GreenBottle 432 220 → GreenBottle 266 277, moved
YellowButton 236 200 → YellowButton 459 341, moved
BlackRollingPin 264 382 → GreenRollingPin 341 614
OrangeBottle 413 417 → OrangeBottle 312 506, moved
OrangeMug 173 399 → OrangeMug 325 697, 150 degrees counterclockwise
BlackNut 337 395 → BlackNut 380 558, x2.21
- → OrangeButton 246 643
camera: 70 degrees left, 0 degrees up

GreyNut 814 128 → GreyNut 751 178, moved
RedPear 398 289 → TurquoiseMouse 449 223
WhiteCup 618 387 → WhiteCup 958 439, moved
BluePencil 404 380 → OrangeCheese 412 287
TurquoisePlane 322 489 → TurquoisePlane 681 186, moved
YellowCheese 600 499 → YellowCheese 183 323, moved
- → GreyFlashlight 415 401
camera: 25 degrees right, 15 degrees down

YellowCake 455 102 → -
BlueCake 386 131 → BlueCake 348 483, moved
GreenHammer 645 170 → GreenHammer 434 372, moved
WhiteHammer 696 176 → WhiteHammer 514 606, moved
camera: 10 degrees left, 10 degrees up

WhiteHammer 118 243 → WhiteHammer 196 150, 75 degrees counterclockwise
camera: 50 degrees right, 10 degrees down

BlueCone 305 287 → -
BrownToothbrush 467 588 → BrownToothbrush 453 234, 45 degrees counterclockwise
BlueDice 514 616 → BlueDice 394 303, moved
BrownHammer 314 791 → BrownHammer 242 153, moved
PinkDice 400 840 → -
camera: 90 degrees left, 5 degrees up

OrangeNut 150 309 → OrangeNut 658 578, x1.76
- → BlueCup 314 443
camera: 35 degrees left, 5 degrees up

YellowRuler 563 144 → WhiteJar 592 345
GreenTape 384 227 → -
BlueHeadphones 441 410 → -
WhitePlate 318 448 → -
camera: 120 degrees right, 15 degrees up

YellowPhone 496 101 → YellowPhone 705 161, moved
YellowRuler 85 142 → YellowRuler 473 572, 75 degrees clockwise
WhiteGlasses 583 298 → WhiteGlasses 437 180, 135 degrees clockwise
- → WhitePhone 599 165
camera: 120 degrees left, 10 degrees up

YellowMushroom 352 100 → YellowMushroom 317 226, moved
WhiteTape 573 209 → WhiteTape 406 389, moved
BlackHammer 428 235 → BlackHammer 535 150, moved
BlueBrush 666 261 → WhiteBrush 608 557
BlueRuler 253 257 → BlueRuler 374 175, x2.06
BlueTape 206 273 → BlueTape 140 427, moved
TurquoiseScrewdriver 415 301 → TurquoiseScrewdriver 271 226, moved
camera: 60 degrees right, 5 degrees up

━━━━━━━━━━

Task statement —
Exact duplication is required for the lines above, from the line that contains "BlackRollingPin 264 382" to the line that contains "- → OrangeButton 246 643", inclusive; omit all others.

Solution for this exercise —
BlackRollingPin 264 382 → GreenRollingPin 341 614
OrangeBottle 413 417 → OrangeBottle 312 506, moved
OrangeMug 173 399 → OrangeMug 325 697, 150 degrees counterclockwise
BlackNut 337 395 → BlackNut 380 558, x2.21
- → OrangeButton 246 643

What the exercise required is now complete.